YOUR ASSIGNMENT: A verbatim copy of the line containing "RY101 pin COIL+: 0V -> +5V" and all lines after it, up to and including the final line of the records, is the only acceptable output.

DATASET EXCERPTS:
*-*-*
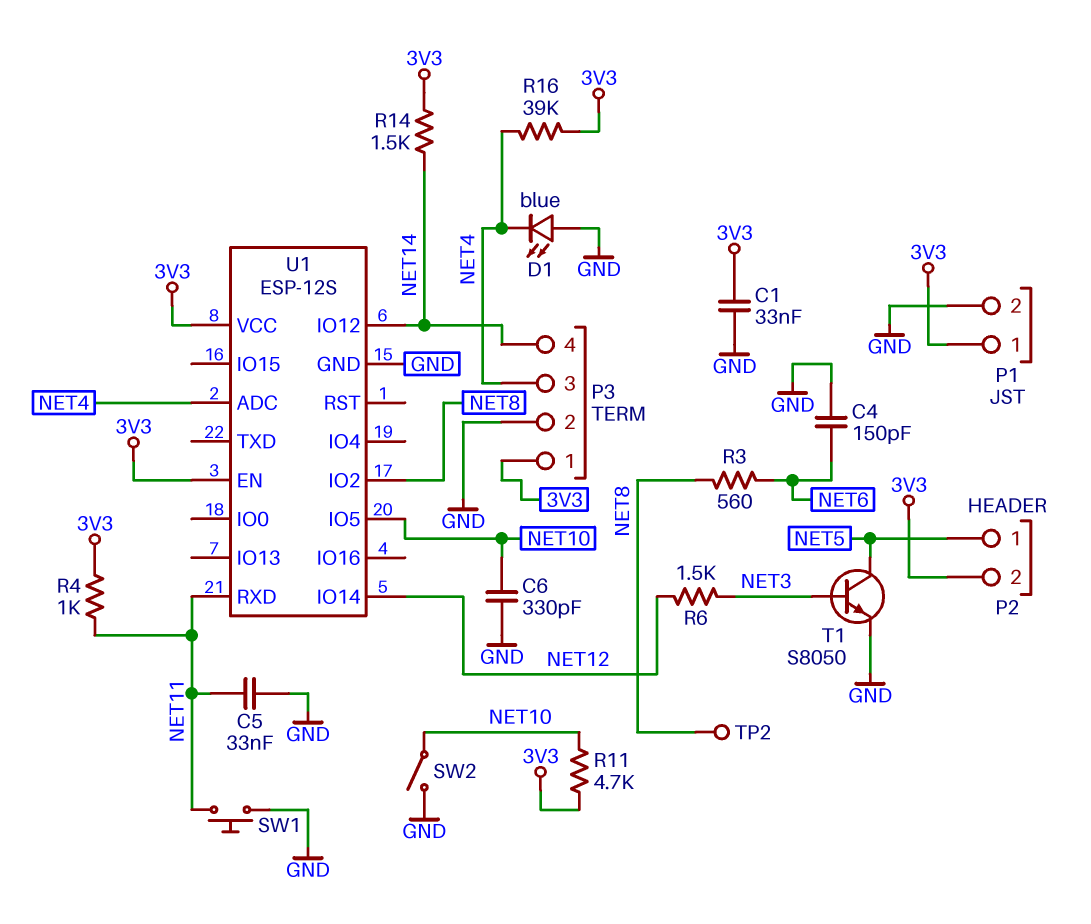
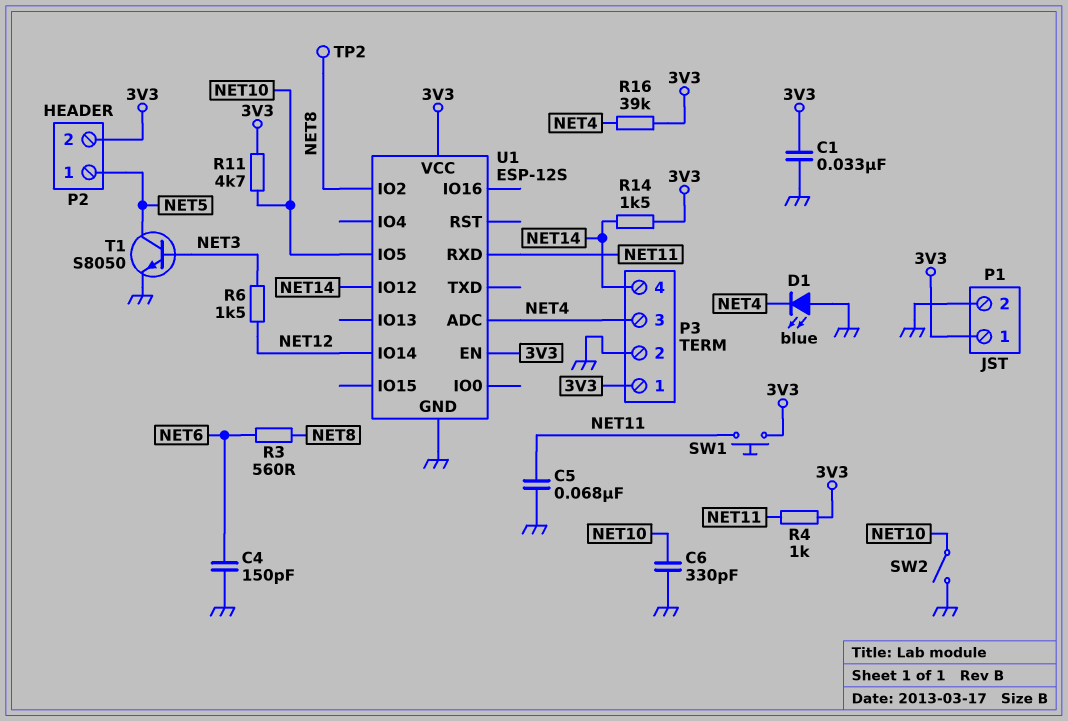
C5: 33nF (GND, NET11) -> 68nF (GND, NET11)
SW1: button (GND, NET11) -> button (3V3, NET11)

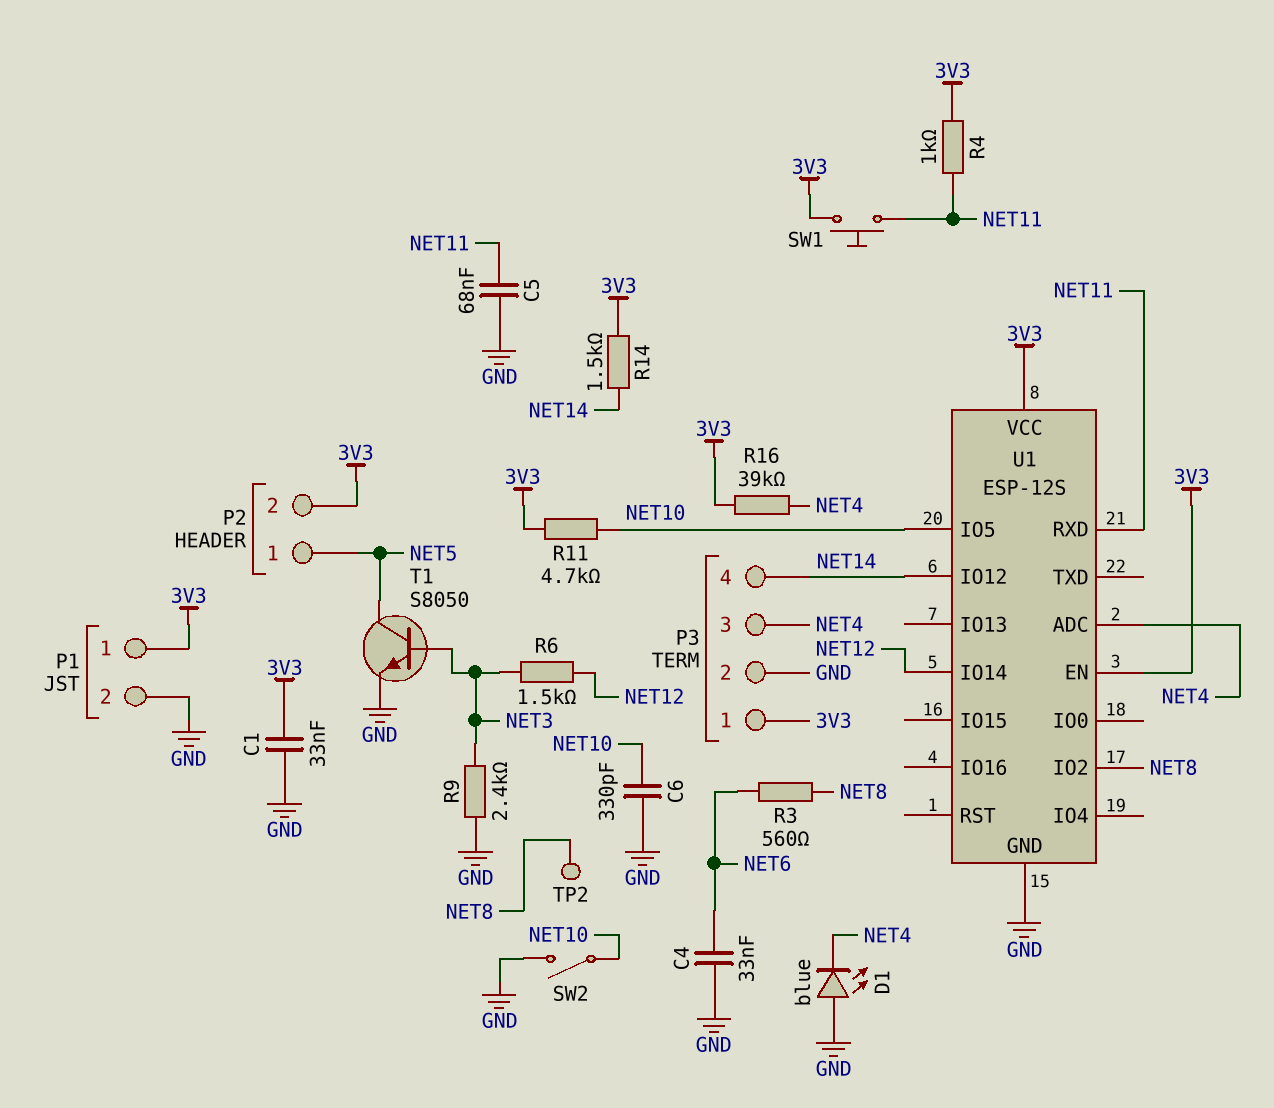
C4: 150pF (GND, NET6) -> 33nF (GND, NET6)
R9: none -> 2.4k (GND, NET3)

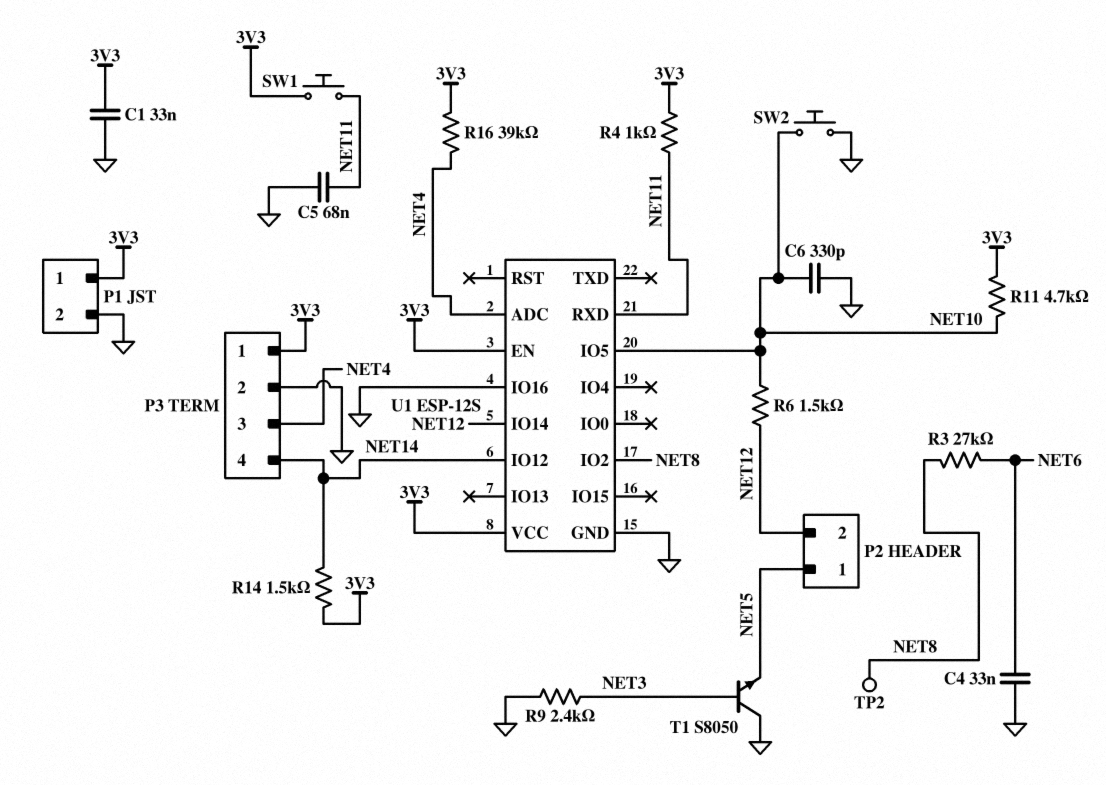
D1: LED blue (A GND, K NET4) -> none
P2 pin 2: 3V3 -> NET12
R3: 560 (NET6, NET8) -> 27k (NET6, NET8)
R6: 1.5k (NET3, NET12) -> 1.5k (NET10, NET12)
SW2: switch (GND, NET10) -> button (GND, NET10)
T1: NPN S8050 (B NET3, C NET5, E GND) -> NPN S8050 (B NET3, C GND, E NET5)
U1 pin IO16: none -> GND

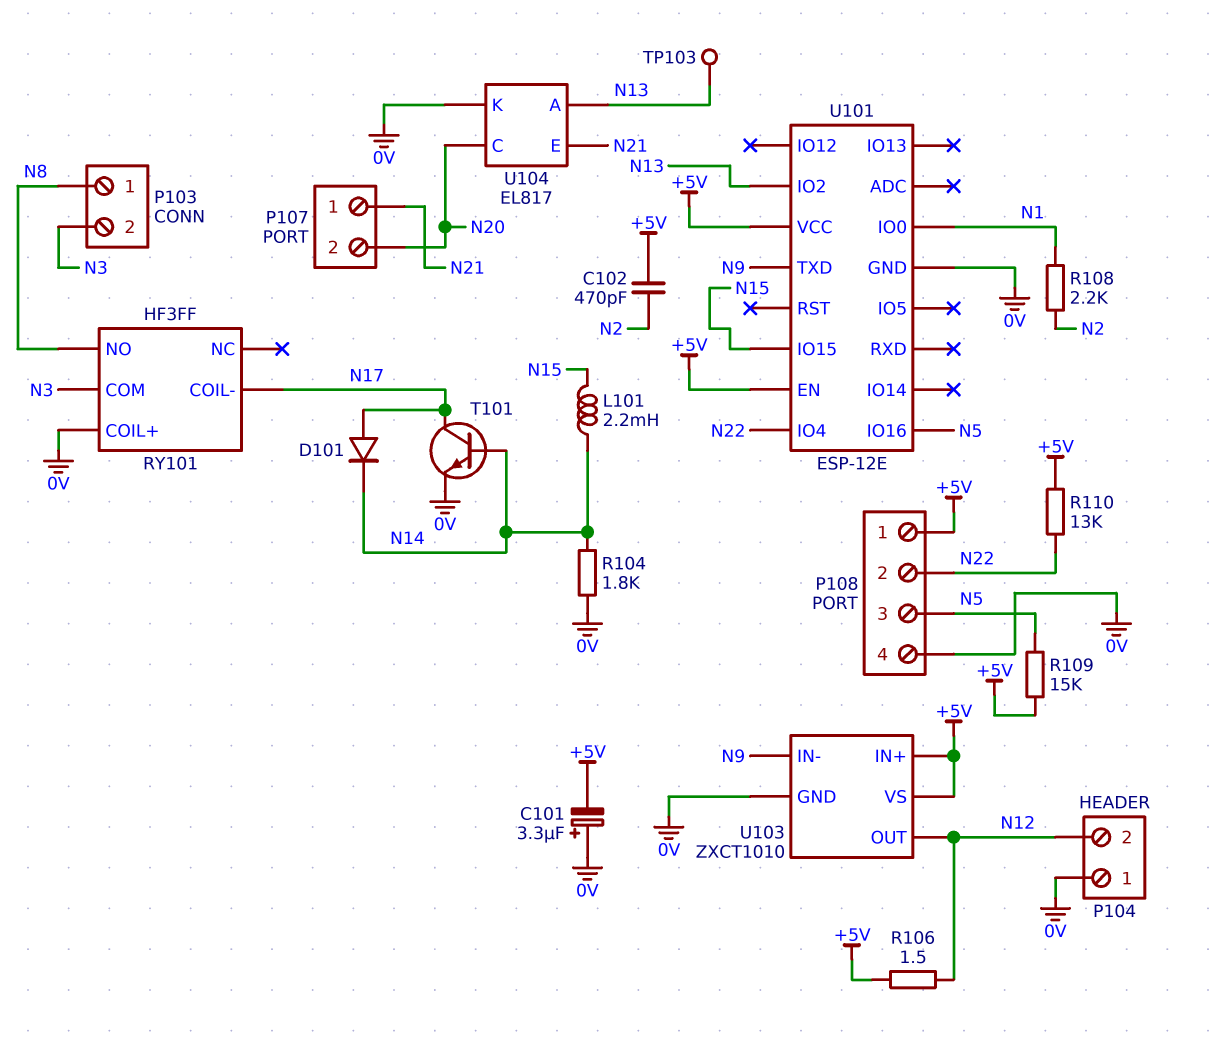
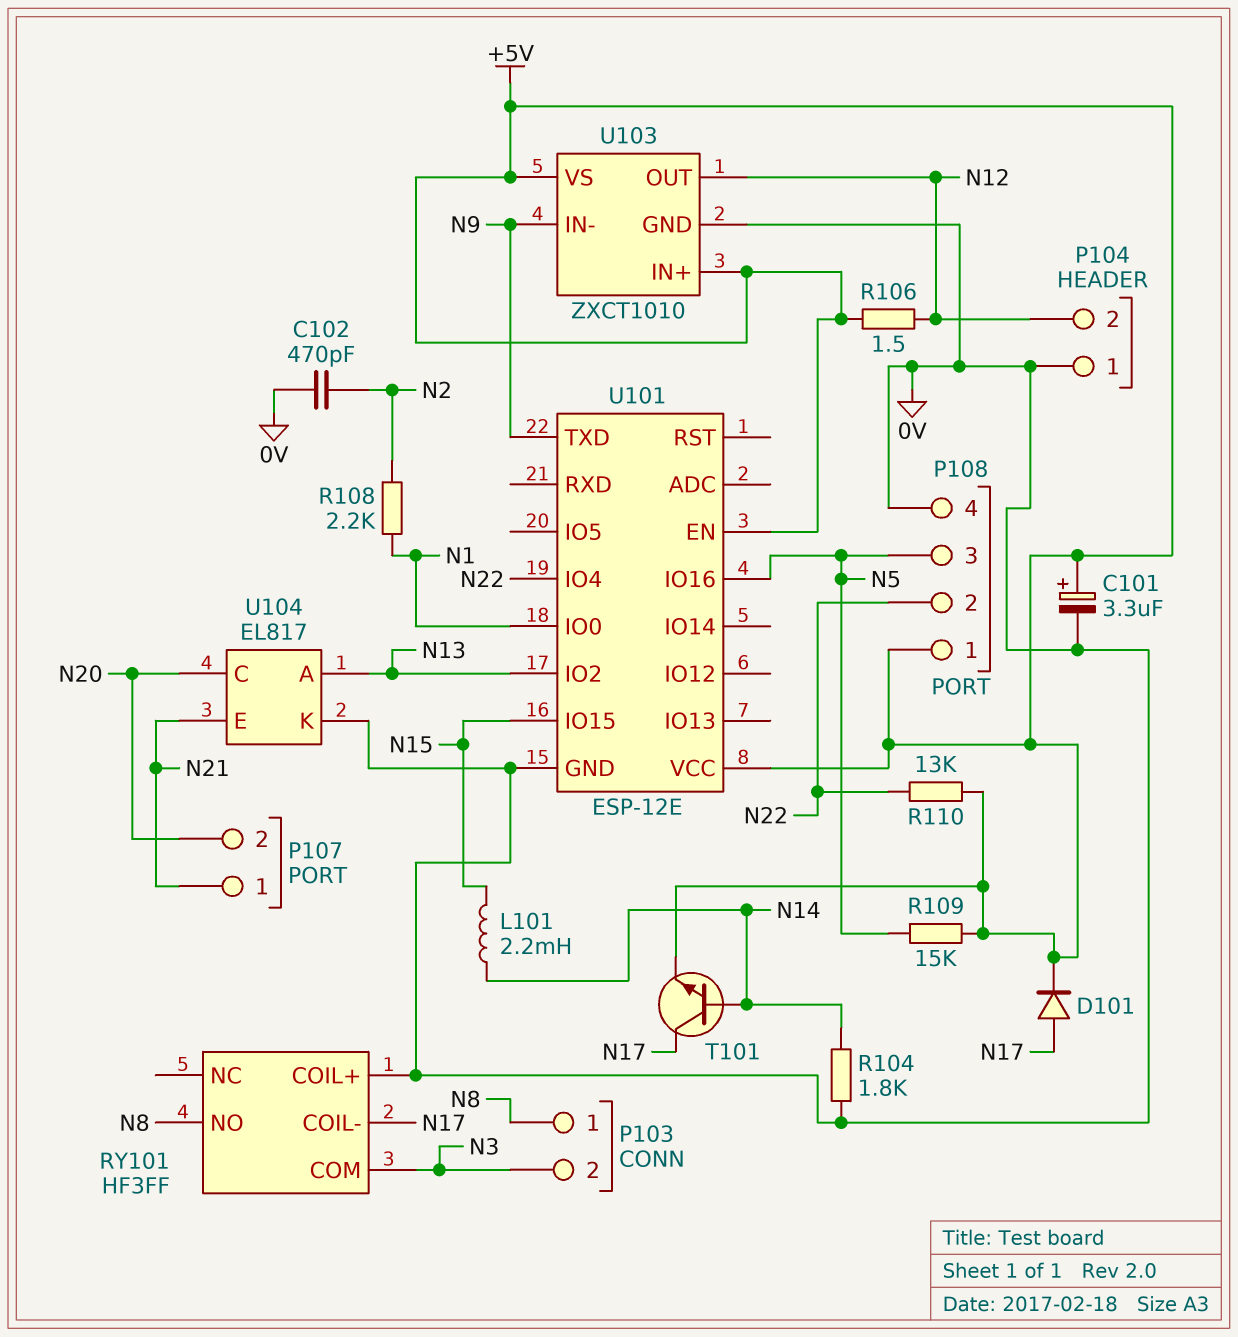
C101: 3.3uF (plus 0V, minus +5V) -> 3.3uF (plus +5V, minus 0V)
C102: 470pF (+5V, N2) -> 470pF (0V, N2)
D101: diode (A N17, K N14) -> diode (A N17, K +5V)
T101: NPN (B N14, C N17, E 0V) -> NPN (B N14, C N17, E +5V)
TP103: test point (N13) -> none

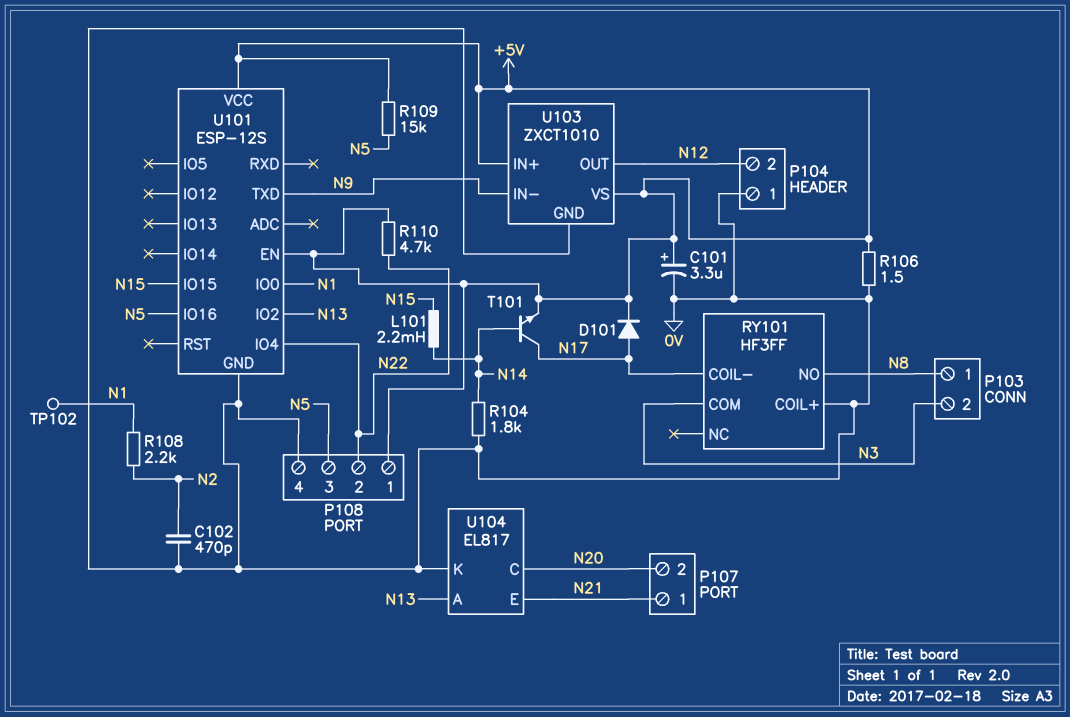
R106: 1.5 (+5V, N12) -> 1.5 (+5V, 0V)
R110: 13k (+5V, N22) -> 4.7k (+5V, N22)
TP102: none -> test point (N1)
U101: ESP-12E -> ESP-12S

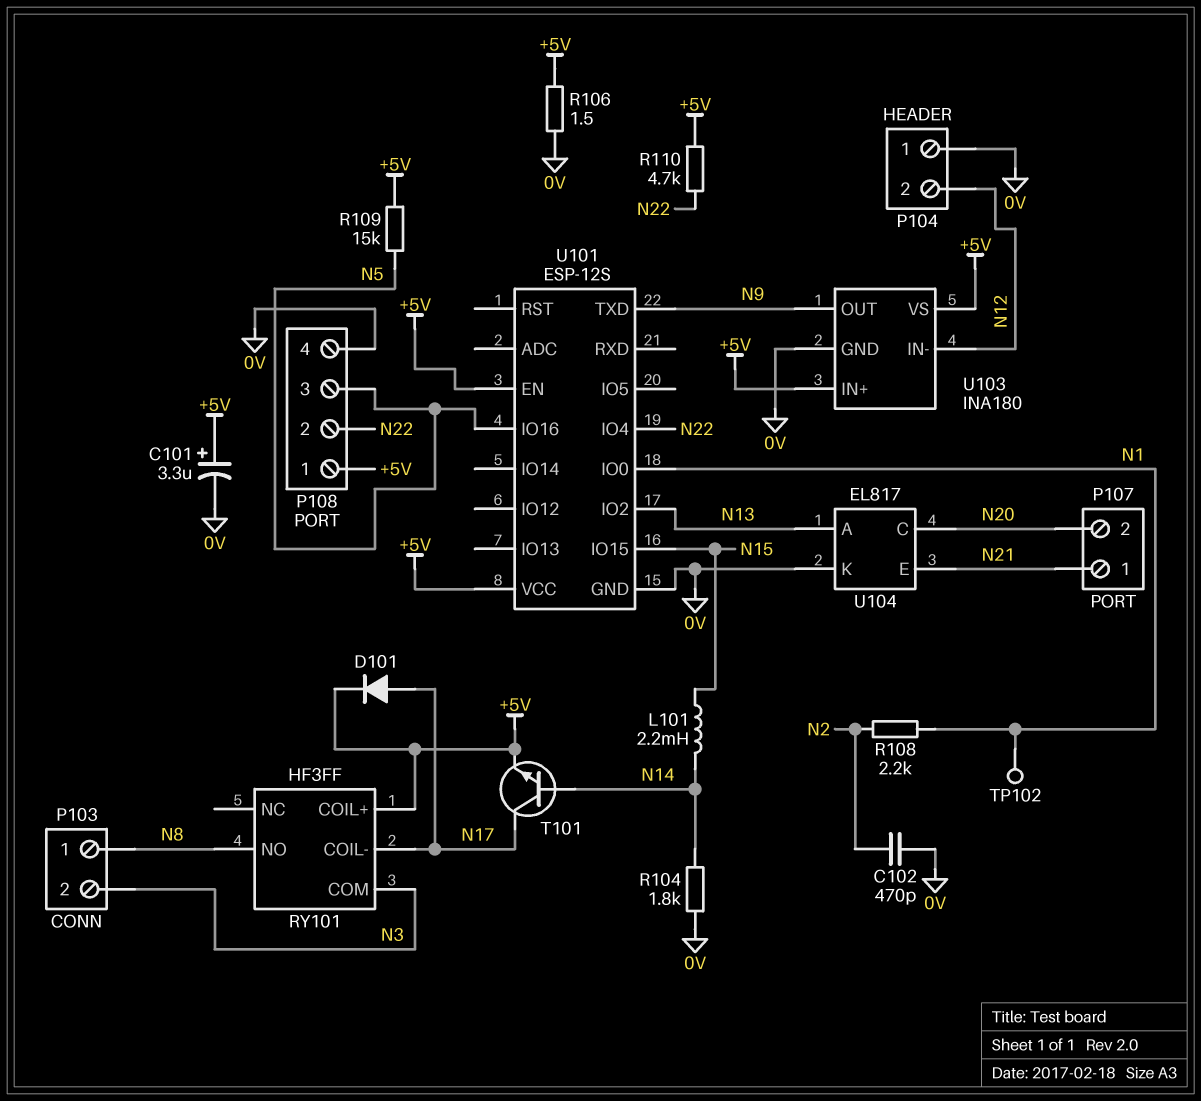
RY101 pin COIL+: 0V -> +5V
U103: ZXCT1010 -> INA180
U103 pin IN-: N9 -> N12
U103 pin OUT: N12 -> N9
*-*-*
RESULT OF THIS TASK:
RY101 pin COIL+: 0V -> +5V
U103: ZXCT1010 -> INA180
U103 pin IN-: N9 -> N12
U103 pin OUT: N12 -> N9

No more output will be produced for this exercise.